[[ Given information open ]]

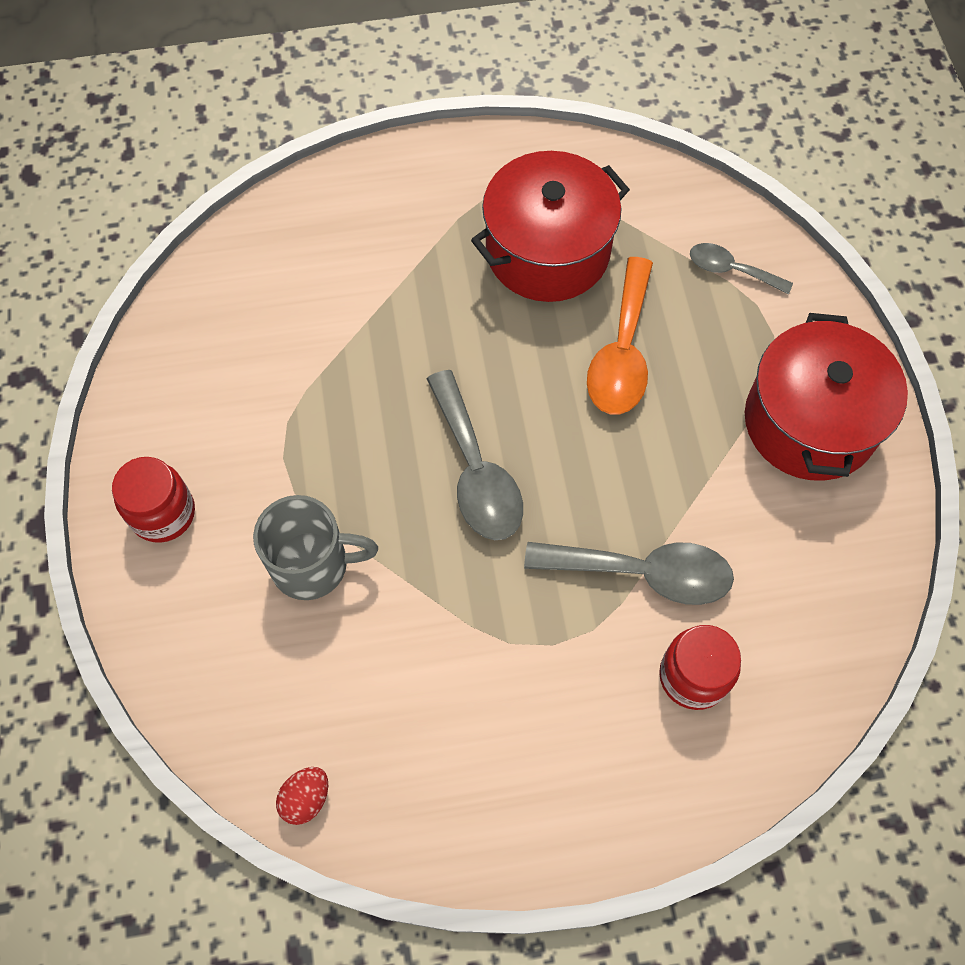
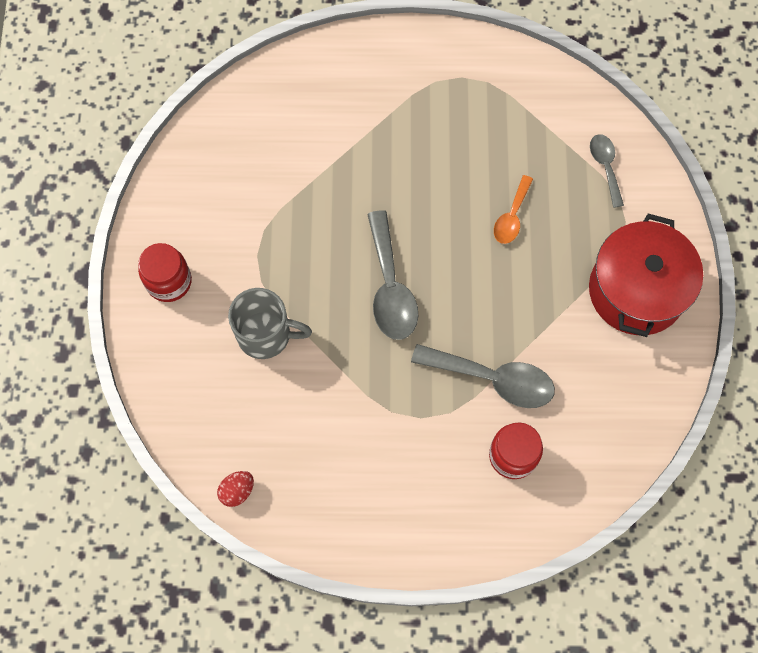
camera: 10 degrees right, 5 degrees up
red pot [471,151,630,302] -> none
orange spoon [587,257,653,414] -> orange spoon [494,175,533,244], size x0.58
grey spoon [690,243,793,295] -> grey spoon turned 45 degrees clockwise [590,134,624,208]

[[ Given information closed ]]

| What needs to be done |
Check the listing for the word "degrees". Show each line that has it.

| Response to the exercise |
camera: 10 degrees right, 5 degrees up
grey spoon [690,243,793,295] -> grey spoon turned 45 degrees clockwise [590,134,624,208]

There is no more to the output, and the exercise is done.